[Opening RECORDS SUPPLIED section]

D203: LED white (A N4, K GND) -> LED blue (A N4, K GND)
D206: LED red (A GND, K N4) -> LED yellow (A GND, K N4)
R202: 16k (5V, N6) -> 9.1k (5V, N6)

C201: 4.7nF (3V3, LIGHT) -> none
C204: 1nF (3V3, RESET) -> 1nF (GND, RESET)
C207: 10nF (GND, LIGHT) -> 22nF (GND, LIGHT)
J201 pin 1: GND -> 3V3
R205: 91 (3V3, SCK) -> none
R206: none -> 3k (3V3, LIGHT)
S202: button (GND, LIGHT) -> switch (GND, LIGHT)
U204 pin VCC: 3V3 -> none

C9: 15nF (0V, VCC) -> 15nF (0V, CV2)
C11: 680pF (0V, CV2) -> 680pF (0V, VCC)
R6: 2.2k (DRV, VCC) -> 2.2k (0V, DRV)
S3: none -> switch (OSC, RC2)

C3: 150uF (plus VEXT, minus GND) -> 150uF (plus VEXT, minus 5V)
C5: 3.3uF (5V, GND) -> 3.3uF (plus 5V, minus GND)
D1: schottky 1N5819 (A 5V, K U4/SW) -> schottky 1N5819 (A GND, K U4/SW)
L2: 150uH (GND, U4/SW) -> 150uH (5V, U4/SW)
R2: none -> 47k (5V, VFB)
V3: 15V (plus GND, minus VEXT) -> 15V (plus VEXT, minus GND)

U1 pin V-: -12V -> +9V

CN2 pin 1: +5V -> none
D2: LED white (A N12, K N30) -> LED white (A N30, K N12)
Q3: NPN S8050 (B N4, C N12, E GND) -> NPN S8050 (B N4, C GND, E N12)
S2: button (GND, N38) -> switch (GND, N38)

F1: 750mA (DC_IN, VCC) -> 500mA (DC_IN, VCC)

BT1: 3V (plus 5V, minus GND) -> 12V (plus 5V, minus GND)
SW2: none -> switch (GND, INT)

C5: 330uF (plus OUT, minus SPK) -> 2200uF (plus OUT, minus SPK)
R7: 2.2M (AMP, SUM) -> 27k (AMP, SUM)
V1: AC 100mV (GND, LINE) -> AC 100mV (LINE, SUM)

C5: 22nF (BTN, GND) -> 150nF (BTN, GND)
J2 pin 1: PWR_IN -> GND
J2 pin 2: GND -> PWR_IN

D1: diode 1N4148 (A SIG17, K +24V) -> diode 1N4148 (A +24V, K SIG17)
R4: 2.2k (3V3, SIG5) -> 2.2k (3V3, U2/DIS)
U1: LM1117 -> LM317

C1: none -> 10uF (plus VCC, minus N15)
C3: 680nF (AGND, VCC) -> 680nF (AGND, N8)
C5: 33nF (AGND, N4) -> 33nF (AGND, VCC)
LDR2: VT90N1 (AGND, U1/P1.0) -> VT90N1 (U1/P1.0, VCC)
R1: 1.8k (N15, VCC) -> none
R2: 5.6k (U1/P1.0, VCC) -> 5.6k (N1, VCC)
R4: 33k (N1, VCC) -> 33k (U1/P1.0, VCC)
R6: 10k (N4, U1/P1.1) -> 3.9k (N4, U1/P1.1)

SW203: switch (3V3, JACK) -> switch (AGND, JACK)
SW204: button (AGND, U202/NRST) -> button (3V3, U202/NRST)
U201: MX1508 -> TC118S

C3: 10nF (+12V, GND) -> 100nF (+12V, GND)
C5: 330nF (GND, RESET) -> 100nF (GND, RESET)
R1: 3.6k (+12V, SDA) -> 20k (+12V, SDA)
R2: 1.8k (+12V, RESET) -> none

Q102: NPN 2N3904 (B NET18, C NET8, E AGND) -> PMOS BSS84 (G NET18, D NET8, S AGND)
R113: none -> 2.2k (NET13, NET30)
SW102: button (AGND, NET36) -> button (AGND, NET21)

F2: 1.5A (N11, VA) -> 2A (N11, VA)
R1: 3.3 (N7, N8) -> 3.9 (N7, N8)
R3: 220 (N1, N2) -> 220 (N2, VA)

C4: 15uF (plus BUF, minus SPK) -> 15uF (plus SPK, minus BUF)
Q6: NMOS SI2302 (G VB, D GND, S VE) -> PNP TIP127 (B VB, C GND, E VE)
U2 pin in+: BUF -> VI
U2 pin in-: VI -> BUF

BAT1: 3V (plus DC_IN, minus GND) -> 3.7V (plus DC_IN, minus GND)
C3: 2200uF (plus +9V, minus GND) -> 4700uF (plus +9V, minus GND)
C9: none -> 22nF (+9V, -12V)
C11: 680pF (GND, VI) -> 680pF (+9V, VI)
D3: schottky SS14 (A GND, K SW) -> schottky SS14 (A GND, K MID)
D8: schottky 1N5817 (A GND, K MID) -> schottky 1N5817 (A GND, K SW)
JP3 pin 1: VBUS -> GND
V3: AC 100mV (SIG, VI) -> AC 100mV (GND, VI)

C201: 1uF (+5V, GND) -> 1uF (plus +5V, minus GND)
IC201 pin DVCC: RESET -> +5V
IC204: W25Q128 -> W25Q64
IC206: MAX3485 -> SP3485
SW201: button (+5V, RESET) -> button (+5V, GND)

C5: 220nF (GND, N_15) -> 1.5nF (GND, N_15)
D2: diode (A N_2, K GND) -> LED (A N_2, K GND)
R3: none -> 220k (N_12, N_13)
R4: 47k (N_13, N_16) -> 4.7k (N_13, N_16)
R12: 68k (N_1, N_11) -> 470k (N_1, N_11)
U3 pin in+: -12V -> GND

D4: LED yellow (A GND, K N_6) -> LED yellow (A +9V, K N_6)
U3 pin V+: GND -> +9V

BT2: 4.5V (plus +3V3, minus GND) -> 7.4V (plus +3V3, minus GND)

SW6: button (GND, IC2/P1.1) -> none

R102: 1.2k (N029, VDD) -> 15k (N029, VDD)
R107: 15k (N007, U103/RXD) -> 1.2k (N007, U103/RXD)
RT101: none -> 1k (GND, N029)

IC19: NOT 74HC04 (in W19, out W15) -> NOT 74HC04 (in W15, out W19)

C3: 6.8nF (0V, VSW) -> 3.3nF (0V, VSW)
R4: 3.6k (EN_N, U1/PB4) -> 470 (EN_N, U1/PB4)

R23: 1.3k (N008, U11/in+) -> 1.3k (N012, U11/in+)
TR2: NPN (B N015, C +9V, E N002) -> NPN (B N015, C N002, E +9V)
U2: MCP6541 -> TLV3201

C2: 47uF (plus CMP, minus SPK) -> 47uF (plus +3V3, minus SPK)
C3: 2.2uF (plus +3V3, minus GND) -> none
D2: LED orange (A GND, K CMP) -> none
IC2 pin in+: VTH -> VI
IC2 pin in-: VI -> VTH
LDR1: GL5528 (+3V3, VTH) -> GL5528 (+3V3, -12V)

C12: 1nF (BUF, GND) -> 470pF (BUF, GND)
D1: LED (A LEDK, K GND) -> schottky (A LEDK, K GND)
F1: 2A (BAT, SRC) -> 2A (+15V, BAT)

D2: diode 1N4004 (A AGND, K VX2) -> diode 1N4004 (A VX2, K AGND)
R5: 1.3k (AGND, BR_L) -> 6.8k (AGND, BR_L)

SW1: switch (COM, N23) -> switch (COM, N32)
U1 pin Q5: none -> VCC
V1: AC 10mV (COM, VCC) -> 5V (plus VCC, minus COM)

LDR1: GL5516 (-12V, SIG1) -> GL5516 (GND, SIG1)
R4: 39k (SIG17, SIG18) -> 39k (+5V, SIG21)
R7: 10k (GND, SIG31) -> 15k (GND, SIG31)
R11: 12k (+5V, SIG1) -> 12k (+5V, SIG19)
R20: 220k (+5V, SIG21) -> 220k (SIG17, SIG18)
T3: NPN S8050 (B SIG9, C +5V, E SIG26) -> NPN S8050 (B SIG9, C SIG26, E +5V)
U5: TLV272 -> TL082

[Closing RECORDS SUPPLIED section]

# DIRECTIONS FOR THIS TASK
The records above are to be set down again exactly as written.

# WORKED SOLUTION
D203: LED white (A N4, K GND) -> LED blue (A N4, K GND)
D206: LED red (A GND, K N4) -> LED yellow (A GND, K N4)
R202: 16k (5V, N6) -> 9.1k (5V, N6)

C201: 4.7nF (3V3, LIGHT) -> none
C204: 1nF (3V3, RESET) -> 1nF (GND, RESET)
C207: 10nF (GND, LIGHT) -> 22nF (GND, LIGHT)
J201 pin 1: GND -> 3V3
R205: 91 (3V3, SCK) -> none
R206: none -> 3k (3V3, LIGHT)
S202: button (GND, LIGHT) -> switch (GND, LIGHT)
U204 pin VCC: 3V3 -> none

C9: 15nF (0V, VCC) -> 15nF (0V, CV2)
C11: 680pF (0V, CV2) -> 680pF (0V, VCC)
R6: 2.2k (DRV, VCC) -> 2.2k (0V, DRV)
S3: none -> switch (OSC, RC2)

C3: 150uF (plus VEXT, minus GND) -> 150uF (plus VEXT, minus 5V)
C5: 3.3uF (5V, GND) -> 3.3uF (plus 5V, minus GND)
D1: schottky 1N5819 (A 5V, K U4/SW) -> schottky 1N5819 (A GND, K U4/SW)
L2: 150uH (GND, U4/SW) -> 150uH (5V, U4/SW)
R2: none -> 47k (5V, VFB)
V3: 15V (plus GND, minus VEXT) -> 15V (plus VEXT, minus GND)

U1 pin V-: -12V -> +9V

CN2 pin 1: +5V -> none
D2: LED white (A N12, K N30) -> LED white (A N30, K N12)
Q3: NPN S8050 (B N4, C N12, E GND) -> NPN S8050 (B N4, C GND, E N12)
S2: button (GND, N38) -> switch (GND, N38)

F1: 750mA (DC_IN, VCC) -> 500mA (DC_IN, VCC)

BT1: 3V (plus 5V, minus GND) -> 12V (plus 5V, minus GND)
SW2: none -> switch (GND, INT)

C5: 330uF (plus OUT, minus SPK) -> 2200uF (plus OUT, minus SPK)
R7: 2.2M (AMP, SUM) -> 27k (AMP, SUM)
V1: AC 100mV (GND, LINE) -> AC 100mV (LINE, SUM)

C5: 22nF (BTN, GND) -> 150nF (BTN, GND)
J2 pin 1: PWR_IN -> GND
J2 pin 2: GND -> PWR_IN

D1: diode 1N4148 (A SIG17, K +24V) -> diode 1N4148 (A +24V, K SIG17)
R4: 2.2k (3V3, SIG5) -> 2.2k (3V3, U2/DIS)
U1: LM1117 -> LM317

C1: none -> 10uF (plus VCC, minus N15)
C3: 680nF (AGND, VCC) -> 680nF (AGND, N8)
C5: 33nF (AGND, N4) -> 33nF (AGND, VCC)
LDR2: VT90N1 (AGND, U1/P1.0) -> VT90N1 (U1/P1.0, VCC)
R1: 1.8k (N15, VCC) -> none
R2: 5.6k (U1/P1.0, VCC) -> 5.6k (N1, VCC)
R4: 33k (N1, VCC) -> 33k (U1/P1.0, VCC)
R6: 10k (N4, U1/P1.1) -> 3.9k (N4, U1/P1.1)

SW203: switch (3V3, JACK) -> switch (AGND, JACK)
SW204: button (AGND, U202/NRST) -> button (3V3, U202/NRST)
U201: MX1508 -> TC118S

C3: 10nF (+12V, GND) -> 100nF (+12V, GND)
C5: 330nF (GND, RESET) -> 100nF (GND, RESET)
R1: 3.6k (+12V, SDA) -> 20k (+12V, SDA)
R2: 1.8k (+12V, RESET) -> none

Q102: NPN 2N3904 (B NET18, C NET8, E AGND) -> PMOS BSS84 (G NET18, D NET8, S AGND)
R113: none -> 2.2k (NET13, NET30)
SW102: button (AGND, NET36) -> button (AGND, NET21)

F2: 1.5A (N11, VA) -> 2A (N11, VA)
R1: 3.3 (N7, N8) -> 3.9 (N7, N8)
R3: 220 (N1, N2) -> 220 (N2, VA)

C4: 15uF (plus BUF, minus SPK) -> 15uF (plus SPK, minus BUF)
Q6: NMOS SI2302 (G VB, D GND, S VE) -> PNP TIP127 (B VB, C GND, E VE)
U2 pin in+: BUF -> VI
U2 pin in-: VI -> BUF

BAT1: 3V (plus DC_IN, minus GND) -> 3.7V (plus DC_IN, minus GND)
C3: 2200uF (plus +9V, minus GND) -> 4700uF (plus +9V, minus GND)
C9: none -> 22nF (+9V, -12V)
C11: 680pF (GND, VI) -> 680pF (+9V, VI)
D3: schottky SS14 (A GND, K SW) -> schottky SS14 (A GND, K MID)
D8: schottky 1N5817 (A GND, K MID) -> schottky 1N5817 (A GND, K SW)
JP3 pin 1: VBUS -> GND
V3: AC 100mV (SIG, VI) -> AC 100mV (GND, VI)

C201: 1uF (+5V, GND) -> 1uF (plus +5V, minus GND)
IC201 pin DVCC: RESET -> +5V
IC204: W25Q128 -> W25Q64
IC206: MAX3485 -> SP3485
SW201: button (+5V, RESET) -> button (+5V, GND)

C5: 220nF (GND, N_15) -> 1.5nF (GND, N_15)
D2: diode (A N_2, K GND) -> LED (A N_2, K GND)
R3: none -> 220k (N_12, N_13)
R4: 47k (N_13, N_16) -> 4.7k (N_13, N_16)
R12: 68k (N_1, N_11) -> 470k (N_1, N_11)
U3 pin in+: -12V -> GND

D4: LED yellow (A GND, K N_6) -> LED yellow (A +9V, K N_6)
U3 pin V+: GND -> +9V

BT2: 4.5V (plus +3V3, minus GND) -> 7.4V (plus +3V3, minus GND)

SW6: button (GND, IC2/P1.1) -> none

R102: 1.2k (N029, VDD) -> 15k (N029, VDD)
R107: 15k (N007, U103/RXD) -> 1.2k (N007, U103/RXD)
RT101: none -> 1k (GND, N029)

IC19: NOT 74HC04 (in W19, out W15) -> NOT 74HC04 (in W15, out W19)

C3: 6.8nF (0V, VSW) -> 3.3nF (0V, VSW)
R4: 3.6k (EN_N, U1/PB4) -> 470 (EN_N, U1/PB4)

R23: 1.3k (N008, U11/in+) -> 1.3k (N012, U11/in+)
TR2: NPN (B N015, C +9V, E N002) -> NPN (B N015, C N002, E +9V)
U2: MCP6541 -> TLV3201

C2: 47uF (plus CMP, minus SPK) -> 47uF (plus +3V3, minus SPK)
C3: 2.2uF (plus +3V3, minus GND) -> none
D2: LED orange (A GND, K CMP) -> none
IC2 pin in+: VTH -> VI
IC2 pin in-: VI -> VTH
LDR1: GL5528 (+3V3, VTH) -> GL5528 (+3V3, -12V)

C12: 1nF (BUF, GND) -> 470pF (BUF, GND)
D1: LED (A LEDK, K GND) -> schottky (A LEDK, K GND)
F1: 2A (BAT, SRC) -> 2A (+15V, BAT)

D2: diode 1N4004 (A AGND, K VX2) -> diode 1N4004 (A VX2, K AGND)
R5: 1.3k (AGND, BR_L) -> 6.8k (AGND, BR_L)

SW1: switch (COM, N23) -> switch (COM, N32)
U1 pin Q5: none -> VCC
V1: AC 10mV (COM, VCC) -> 5V (plus VCC, minus COM)

LDR1: GL5516 (-12V, SIG1) -> GL5516 (GND, SIG1)
R4: 39k (SIG17, SIG18) -> 39k (+5V, SIG21)
R7: 10k (GND, SIG31) -> 15k (GND, SIG31)
R11: 12k (+5V, SIG1) -> 12k (+5V, SIG19)
R20: 220k (+5V, SIG21) -> 220k (SIG17, SIG18)
T3: NPN S8050 (B SIG9, C +5V, E SIG26) -> NPN S8050 (B SIG9, C SIG26, E +5V)
U5: TLV272 -> TL082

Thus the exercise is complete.